(Records contained in a dataset)
────────────────────────────────────────

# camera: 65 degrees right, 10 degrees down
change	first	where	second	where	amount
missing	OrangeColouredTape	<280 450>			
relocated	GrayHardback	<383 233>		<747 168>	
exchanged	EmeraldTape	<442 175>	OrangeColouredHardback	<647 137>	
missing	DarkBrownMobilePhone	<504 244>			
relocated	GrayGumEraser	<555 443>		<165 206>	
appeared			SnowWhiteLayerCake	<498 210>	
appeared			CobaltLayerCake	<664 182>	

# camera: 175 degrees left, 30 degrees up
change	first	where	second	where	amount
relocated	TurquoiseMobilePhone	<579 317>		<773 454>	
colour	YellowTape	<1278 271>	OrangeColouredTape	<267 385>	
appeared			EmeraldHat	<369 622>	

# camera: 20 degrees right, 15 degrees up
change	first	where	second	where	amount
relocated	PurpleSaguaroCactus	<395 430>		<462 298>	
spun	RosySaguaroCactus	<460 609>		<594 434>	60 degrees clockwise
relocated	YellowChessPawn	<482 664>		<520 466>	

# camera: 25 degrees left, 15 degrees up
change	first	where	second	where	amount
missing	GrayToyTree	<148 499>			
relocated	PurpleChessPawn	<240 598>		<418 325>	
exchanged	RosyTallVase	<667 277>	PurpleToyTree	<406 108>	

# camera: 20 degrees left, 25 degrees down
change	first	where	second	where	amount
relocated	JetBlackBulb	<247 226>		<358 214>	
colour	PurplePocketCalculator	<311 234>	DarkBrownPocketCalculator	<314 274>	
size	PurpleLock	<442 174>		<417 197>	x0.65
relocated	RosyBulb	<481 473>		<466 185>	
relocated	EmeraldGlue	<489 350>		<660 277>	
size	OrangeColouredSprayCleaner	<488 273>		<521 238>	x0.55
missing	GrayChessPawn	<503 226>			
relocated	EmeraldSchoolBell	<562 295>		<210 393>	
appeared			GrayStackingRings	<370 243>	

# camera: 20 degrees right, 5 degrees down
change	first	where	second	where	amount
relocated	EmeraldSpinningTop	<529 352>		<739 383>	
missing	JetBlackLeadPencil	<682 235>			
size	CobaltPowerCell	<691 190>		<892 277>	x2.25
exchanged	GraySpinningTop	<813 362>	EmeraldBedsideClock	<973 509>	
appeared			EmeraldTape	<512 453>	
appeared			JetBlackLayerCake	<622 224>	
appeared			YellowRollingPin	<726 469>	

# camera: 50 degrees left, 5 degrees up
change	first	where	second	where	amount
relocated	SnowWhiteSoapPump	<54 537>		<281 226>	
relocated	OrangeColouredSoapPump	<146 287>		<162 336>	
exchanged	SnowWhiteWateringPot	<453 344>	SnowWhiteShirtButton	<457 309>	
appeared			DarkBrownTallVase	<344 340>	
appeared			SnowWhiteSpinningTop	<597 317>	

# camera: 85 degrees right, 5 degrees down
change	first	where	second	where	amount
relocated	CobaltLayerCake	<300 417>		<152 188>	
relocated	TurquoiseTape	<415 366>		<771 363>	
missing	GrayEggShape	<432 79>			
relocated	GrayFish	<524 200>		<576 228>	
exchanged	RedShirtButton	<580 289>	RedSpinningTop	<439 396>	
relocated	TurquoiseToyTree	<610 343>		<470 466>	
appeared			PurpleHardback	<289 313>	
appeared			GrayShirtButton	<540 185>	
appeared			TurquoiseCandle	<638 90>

────────────────────────────────────────

• _EXERCISE DESCRIPTION_: Restate the whole of the data exactly.

• _SOLVED PROBLEM_:
# camera: 65 degrees right, 10 degrees down
change	first	where	second	where	amount
missing	OrangeColouredTape	<280 450>			
relocated	GrayHardback	<383 233>		<747 168>	
exchanged	EmeraldTape	<442 175>	OrangeColouredHardback	<647 137>	
missing	DarkBrownMobilePhone	<504 244>			
relocated	GrayGumEraser	<555 443>		<165 206>	
appeared			SnowWhiteLayerCake	<498 210>	
appeared			CobaltLayerCake	<664 182>	

# camera: 175 degrees left, 30 degrees up
change	first	where	second	where	amount
relocated	TurquoiseMobilePhone	<579 317>		<773 454>	
colour	YellowTape	<1278 271>	OrangeColouredTape	<267 385>	
appeared			EmeraldHat	<369 622>	

# camera: 20 degrees right, 15 degrees up
change	first	where	second	where	amount
relocated	PurpleSaguaroCactus	<395 430>		<462 298>	
spun	RosySaguaroCactus	<460 609>		<594 434>	60 degrees clockwise
relocated	YellowChessPawn	<482 664>		<520 466>	

# camera: 25 degrees left, 15 degrees up
change	first	where	second	where	amount
missing	GrayToyTree	<148 499>			
relocated	PurpleChessPawn	<240 598>		<418 325>	
exchanged	RosyTallVase	<667 277>	PurpleToyTree	<406 108>	

# camera: 20 degrees left, 25 degrees down
change	first	where	second	where	amount
relocated	JetBlackBulb	<247 226>		<358 214>	
colour	PurplePocketCalculator	<311 234>	DarkBrownPocketCalculator	<314 274>	
size	PurpleLock	<442 174>		<417 197>	x0.65
relocated	RosyBulb	<481 473>		<466 185>	
relocated	EmeraldGlue	<489 350>		<660 277>	
size	OrangeColouredSprayCleaner	<488 273>		<521 238>	x0.55
missing	GrayChessPawn	<503 226>			
relocated	EmeraldSchoolBell	<562 295>		<210 393>	
appeared			GrayStackingRings	<370 243>	

# camera: 20 degrees right, 5 degrees down
change	first	where	second	where	amount
relocated	EmeraldSpinningTop	<529 352>		<739 383>	
missing	JetBlackLeadPencil	<682 235>			
size	CobaltPowerCell	<691 190>		<892 277>	x2.25
exchanged	GraySpinningTop	<813 362>	EmeraldBedsideClock	<973 509>	
appeared			EmeraldTape	<512 453>	
appeared			JetBlackLayerCake	<622 224>	
appeared			YellowRollingPin	<726 469>	

# camera: 50 degrees left, 5 degrees up
change	first	where	second	where	amount
relocated	SnowWhiteSoapPump	<54 537>		<281 226>	
relocated	OrangeColouredSoapPump	<146 287>		<162 336>	
exchanged	SnowWhiteWateringPot	<453 344>	SnowWhiteShirtButton	<457 309>	
appeared			DarkBrownTallVase	<344 340>	
appeared			SnowWhiteSpinningTop	<597 317>	

# camera: 85 degrees right, 5 degrees down
change	first	where	second	where	amount
relocated	CobaltLayerCake	<300 417>		<152 188>	
relocated	TurquoiseTape	<415 366>		<771 363>	
missing	GrayEggShape	<432 79>			
relocated	GrayFish	<524 200>		<576 228>	
exchanged	RedShirtButton	<580 289>	RedSpinningTop	<439 396>	
relocated	TurquoiseToyTree	<610 343>		<470 466>	
appeared			PurpleHardback	<289 313>	
appeared			GrayShirtButton	<540 185>	
appeared			TurquoiseCandle	<638 90>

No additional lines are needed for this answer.